(Task item): Only lines containing "scissors" are wanted from the data below. Copy those lines.

** Given information follows **

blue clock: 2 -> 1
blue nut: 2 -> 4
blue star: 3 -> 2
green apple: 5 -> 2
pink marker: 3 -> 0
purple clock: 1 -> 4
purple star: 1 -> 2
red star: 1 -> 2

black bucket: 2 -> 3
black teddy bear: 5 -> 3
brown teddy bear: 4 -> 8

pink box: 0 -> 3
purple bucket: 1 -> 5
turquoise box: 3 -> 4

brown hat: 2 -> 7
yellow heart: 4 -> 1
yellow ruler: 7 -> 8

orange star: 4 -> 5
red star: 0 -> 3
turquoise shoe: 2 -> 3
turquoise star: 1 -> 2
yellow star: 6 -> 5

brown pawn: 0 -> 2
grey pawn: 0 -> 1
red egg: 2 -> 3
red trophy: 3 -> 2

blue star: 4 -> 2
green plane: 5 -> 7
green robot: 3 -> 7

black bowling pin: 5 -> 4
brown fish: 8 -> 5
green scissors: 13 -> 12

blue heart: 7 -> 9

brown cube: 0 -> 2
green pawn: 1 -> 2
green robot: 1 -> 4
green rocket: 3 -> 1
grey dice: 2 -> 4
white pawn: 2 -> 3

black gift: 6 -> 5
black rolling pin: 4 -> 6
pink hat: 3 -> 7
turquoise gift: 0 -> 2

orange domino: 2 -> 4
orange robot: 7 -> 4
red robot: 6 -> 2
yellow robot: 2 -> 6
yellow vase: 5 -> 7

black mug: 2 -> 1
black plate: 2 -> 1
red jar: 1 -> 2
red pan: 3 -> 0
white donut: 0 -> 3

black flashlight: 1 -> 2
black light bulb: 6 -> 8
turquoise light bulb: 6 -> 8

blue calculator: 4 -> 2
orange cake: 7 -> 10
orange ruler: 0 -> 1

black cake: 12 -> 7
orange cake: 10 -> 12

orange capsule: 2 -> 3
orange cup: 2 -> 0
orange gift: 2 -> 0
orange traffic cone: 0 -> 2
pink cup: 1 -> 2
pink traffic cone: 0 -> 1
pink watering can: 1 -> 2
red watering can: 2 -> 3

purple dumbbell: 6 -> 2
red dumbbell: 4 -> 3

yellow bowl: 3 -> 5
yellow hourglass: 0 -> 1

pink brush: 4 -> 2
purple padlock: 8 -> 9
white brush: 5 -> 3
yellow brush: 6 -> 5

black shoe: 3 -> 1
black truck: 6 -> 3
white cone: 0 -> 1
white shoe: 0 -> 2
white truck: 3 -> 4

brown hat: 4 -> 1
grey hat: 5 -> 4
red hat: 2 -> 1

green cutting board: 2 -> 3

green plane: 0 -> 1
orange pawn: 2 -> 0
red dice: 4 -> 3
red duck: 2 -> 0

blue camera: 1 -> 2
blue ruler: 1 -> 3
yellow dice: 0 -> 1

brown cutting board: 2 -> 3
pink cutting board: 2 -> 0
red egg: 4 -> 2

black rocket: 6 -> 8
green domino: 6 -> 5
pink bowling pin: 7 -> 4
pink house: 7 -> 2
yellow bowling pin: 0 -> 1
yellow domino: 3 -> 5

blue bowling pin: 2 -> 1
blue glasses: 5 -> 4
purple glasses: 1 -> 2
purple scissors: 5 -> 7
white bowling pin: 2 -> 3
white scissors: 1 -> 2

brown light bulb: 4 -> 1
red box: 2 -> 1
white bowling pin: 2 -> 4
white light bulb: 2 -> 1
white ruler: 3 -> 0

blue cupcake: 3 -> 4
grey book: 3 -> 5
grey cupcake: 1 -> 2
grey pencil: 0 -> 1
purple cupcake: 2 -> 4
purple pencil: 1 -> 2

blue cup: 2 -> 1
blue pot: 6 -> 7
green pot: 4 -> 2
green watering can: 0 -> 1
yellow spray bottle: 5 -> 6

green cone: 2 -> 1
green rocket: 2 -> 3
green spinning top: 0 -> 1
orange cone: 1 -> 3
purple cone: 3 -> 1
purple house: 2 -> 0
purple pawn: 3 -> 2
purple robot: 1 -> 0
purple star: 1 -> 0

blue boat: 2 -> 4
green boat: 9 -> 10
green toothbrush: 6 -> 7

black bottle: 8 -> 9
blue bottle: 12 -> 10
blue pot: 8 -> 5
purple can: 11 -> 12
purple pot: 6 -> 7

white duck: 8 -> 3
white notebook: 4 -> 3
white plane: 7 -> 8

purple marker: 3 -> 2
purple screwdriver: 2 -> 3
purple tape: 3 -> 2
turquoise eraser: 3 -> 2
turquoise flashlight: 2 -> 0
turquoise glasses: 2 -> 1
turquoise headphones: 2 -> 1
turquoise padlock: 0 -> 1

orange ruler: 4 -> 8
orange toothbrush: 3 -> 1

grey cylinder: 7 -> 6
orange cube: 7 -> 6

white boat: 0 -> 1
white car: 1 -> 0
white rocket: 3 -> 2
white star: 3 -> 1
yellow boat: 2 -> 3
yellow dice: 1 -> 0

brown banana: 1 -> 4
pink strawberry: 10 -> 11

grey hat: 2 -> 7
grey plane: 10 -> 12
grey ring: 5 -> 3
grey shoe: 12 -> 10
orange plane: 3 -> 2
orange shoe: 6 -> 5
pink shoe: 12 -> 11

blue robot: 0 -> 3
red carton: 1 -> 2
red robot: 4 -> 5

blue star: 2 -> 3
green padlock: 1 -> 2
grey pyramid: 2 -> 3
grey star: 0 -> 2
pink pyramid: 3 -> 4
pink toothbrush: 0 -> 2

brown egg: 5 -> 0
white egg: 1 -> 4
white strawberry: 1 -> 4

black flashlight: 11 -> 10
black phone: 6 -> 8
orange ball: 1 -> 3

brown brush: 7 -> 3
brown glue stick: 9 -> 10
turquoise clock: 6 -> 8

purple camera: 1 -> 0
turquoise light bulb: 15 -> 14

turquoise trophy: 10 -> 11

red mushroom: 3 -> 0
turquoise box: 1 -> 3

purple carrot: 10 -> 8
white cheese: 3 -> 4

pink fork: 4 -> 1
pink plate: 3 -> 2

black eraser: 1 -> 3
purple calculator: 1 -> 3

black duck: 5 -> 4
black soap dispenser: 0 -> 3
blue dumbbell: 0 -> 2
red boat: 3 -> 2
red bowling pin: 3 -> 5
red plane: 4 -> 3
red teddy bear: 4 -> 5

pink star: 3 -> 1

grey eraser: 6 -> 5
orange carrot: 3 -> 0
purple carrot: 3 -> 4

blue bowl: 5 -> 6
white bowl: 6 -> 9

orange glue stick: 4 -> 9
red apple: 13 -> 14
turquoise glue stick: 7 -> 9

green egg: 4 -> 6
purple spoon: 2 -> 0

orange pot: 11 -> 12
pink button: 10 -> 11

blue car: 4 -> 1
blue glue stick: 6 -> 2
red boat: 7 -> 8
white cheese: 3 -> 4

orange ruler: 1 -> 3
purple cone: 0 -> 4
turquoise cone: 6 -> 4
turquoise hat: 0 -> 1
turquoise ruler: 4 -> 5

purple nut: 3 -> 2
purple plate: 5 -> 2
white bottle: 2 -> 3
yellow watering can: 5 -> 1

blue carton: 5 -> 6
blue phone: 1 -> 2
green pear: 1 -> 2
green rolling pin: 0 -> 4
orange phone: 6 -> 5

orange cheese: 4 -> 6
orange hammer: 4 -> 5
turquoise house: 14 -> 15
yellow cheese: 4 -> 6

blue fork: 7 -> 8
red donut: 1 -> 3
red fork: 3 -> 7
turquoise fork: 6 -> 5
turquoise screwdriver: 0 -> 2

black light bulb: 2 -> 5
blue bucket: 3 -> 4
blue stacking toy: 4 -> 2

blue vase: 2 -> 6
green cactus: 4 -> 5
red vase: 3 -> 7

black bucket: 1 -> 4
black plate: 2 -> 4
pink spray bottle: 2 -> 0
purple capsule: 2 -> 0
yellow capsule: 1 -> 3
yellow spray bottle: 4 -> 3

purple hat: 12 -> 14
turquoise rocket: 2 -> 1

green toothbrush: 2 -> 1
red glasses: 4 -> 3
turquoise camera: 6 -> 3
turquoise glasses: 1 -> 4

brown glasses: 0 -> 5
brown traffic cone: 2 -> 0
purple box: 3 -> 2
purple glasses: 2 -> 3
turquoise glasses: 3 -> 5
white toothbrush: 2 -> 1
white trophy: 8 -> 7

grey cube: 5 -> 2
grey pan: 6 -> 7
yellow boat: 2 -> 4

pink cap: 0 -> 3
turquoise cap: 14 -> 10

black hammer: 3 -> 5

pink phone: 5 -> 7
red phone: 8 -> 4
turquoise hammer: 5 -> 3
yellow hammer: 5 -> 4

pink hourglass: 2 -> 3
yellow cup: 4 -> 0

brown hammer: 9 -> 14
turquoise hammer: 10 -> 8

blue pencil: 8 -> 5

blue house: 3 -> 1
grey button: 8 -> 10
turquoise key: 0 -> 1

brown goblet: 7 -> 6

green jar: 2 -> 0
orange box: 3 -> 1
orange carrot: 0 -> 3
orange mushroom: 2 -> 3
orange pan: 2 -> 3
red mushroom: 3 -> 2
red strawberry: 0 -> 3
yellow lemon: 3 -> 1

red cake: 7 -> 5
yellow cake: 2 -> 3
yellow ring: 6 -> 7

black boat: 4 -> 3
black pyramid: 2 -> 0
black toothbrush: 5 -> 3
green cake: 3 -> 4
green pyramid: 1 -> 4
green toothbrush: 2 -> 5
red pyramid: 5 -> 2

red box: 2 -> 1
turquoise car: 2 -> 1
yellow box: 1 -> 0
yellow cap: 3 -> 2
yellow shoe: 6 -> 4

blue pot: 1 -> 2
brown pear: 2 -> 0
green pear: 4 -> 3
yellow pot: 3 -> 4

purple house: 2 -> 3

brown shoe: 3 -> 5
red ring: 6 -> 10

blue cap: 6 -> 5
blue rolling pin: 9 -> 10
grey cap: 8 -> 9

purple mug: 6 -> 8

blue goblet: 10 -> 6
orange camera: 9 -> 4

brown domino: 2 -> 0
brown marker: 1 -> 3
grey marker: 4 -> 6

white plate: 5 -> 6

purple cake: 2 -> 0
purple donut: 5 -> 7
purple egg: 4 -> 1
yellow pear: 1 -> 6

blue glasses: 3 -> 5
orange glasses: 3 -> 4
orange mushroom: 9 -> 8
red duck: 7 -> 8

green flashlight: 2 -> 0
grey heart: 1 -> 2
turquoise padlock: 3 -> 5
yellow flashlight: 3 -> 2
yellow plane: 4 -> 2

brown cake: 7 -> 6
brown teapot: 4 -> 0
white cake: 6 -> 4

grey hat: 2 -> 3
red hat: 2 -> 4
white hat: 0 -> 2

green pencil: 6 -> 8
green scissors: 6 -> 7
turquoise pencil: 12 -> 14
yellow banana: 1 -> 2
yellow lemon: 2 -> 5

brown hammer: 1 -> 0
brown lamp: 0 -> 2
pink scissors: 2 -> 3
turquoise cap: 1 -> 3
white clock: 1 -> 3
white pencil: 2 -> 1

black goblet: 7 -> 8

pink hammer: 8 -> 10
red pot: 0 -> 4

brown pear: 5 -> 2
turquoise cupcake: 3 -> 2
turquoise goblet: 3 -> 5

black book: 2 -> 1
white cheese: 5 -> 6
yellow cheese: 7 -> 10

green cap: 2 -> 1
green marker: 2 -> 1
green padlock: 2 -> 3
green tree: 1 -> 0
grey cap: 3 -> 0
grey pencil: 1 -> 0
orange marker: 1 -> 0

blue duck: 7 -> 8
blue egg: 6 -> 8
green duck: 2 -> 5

** End of Given information **

(Exercise response):
green scissors: 13 -> 12
purple scissors: 5 -> 7
white scissors: 1 -> 2
green scissors: 6 -> 7
pink scissors: 2 -> 3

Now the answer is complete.